Say how many lines in the entries contain "orange", giving only the number.
(Supplied material)
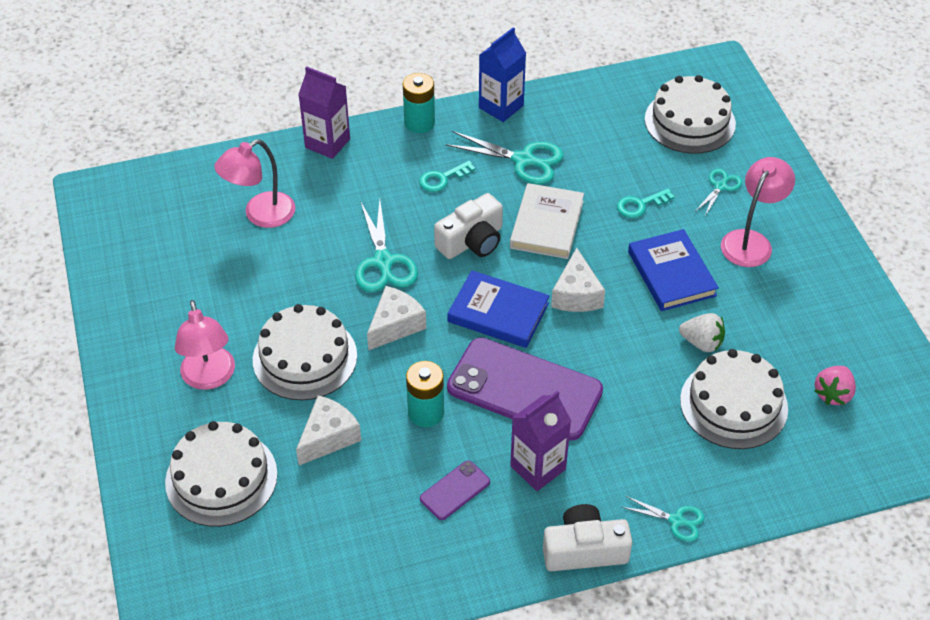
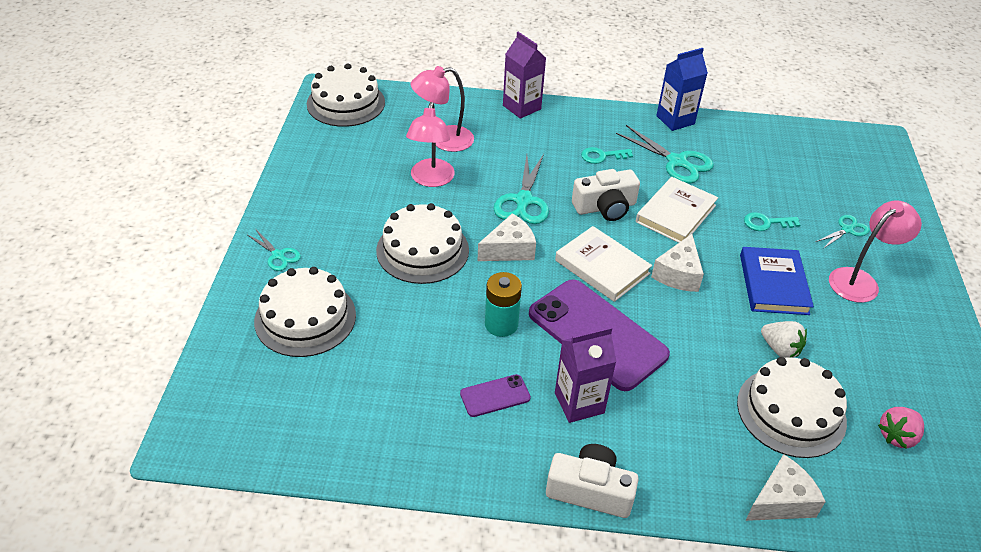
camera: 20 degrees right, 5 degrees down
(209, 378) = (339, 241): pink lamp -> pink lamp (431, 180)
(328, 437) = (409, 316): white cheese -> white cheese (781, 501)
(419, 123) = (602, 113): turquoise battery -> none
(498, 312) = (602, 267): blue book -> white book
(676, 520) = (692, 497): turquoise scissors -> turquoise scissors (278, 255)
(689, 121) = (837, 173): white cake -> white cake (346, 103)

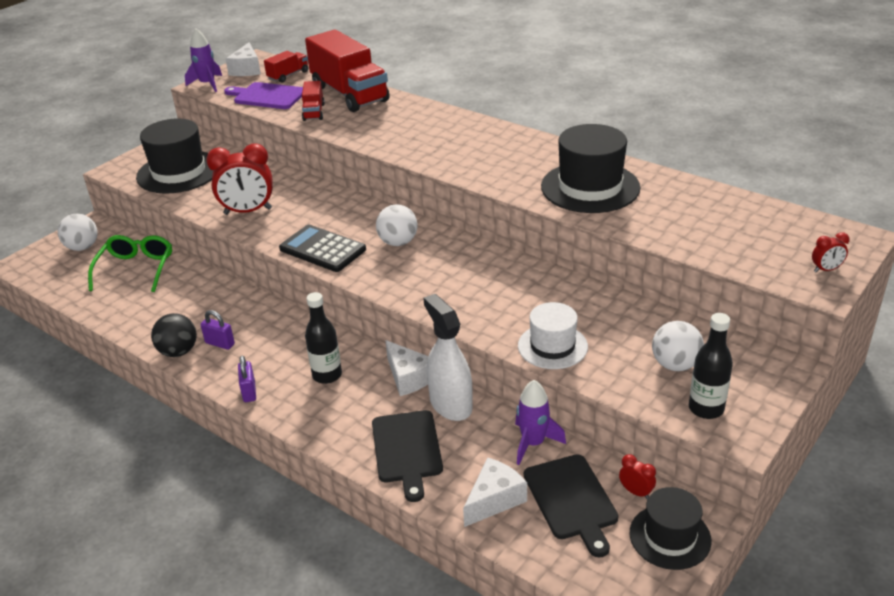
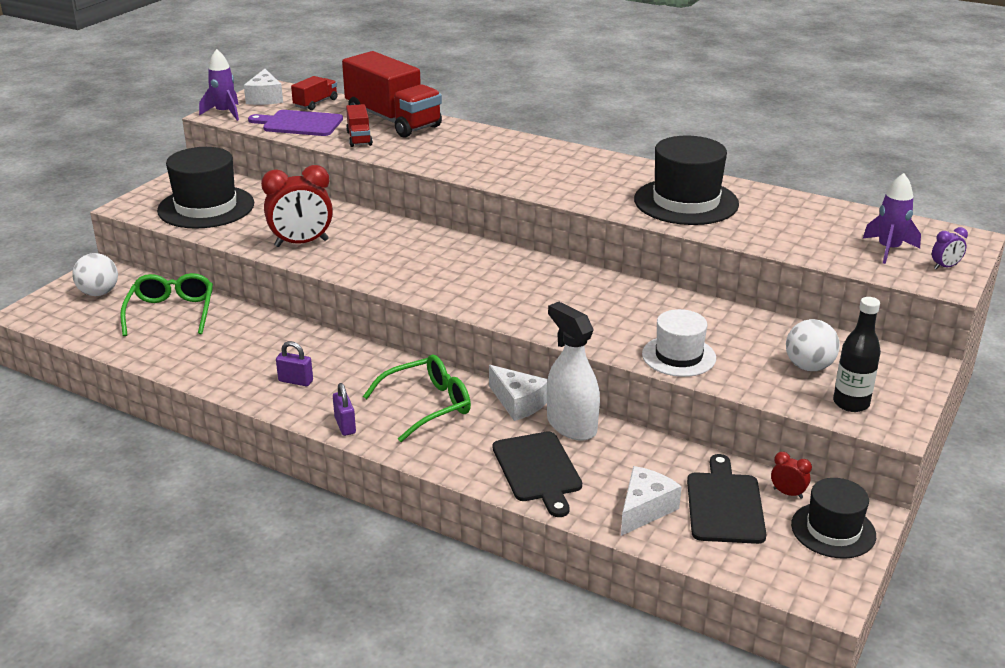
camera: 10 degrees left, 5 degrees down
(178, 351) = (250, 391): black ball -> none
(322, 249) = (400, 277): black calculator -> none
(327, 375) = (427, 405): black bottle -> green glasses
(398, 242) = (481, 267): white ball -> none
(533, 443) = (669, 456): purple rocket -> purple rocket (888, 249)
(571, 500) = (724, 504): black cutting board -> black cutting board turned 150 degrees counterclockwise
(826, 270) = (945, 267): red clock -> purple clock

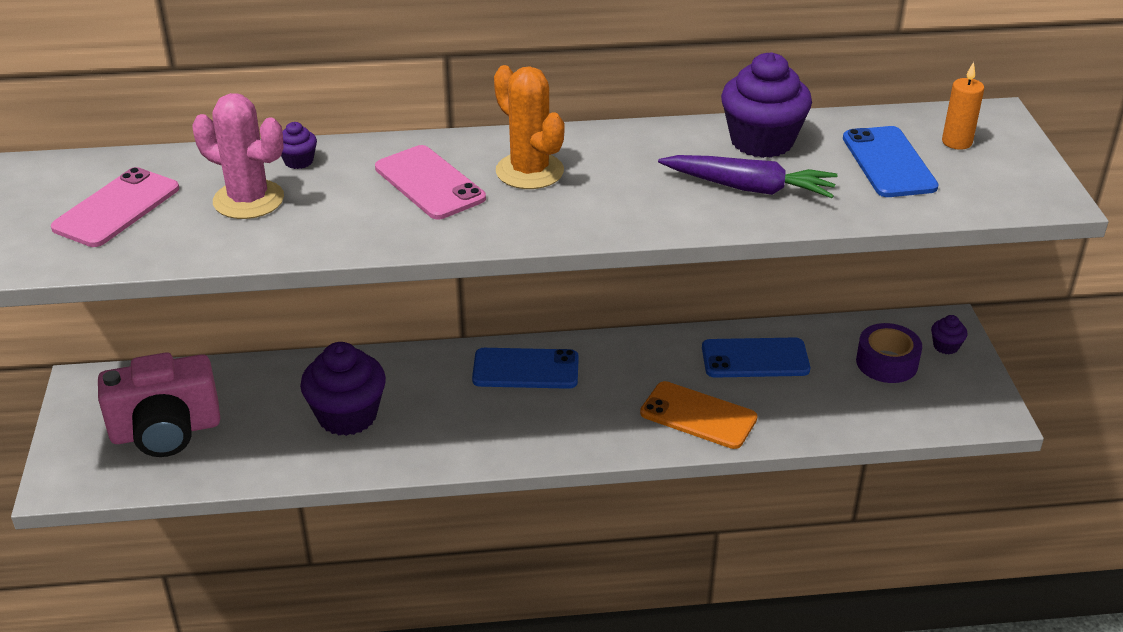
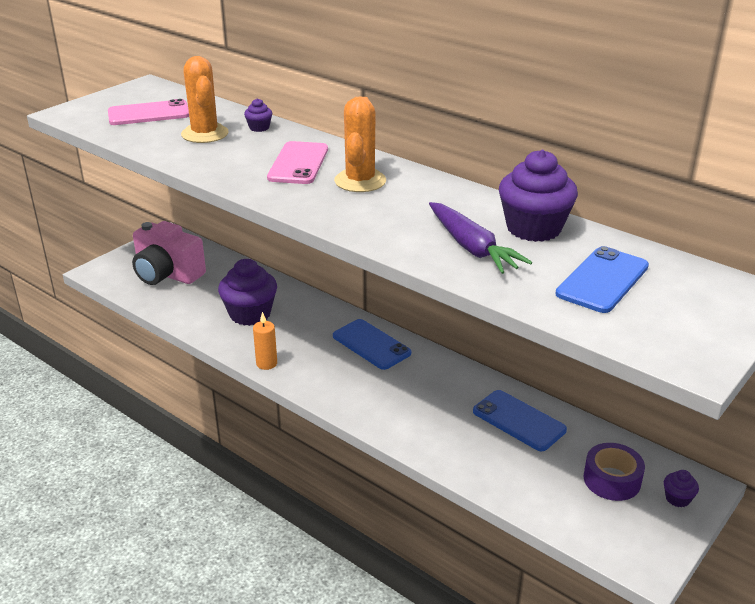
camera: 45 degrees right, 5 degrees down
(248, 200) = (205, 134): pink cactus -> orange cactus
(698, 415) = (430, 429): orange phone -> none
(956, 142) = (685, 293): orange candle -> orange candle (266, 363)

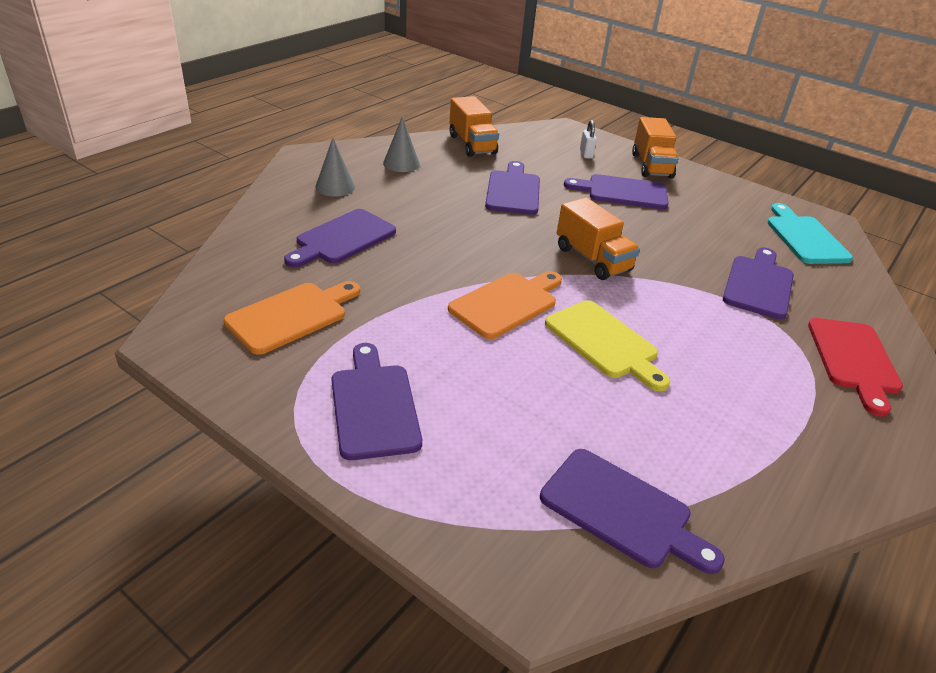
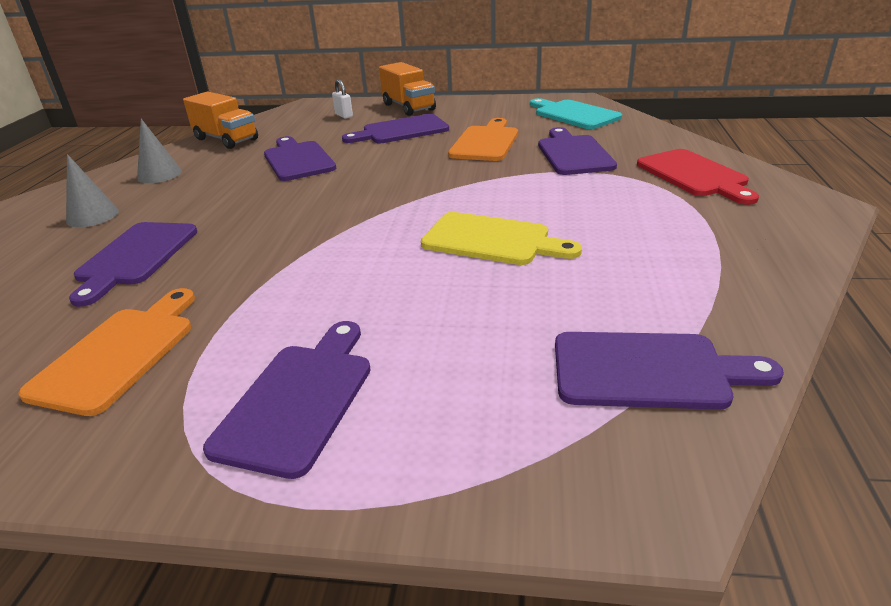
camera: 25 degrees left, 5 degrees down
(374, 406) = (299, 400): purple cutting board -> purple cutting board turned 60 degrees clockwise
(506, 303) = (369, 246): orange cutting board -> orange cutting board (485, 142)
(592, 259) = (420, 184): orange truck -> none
(End Supplied material)
Exercise answer
5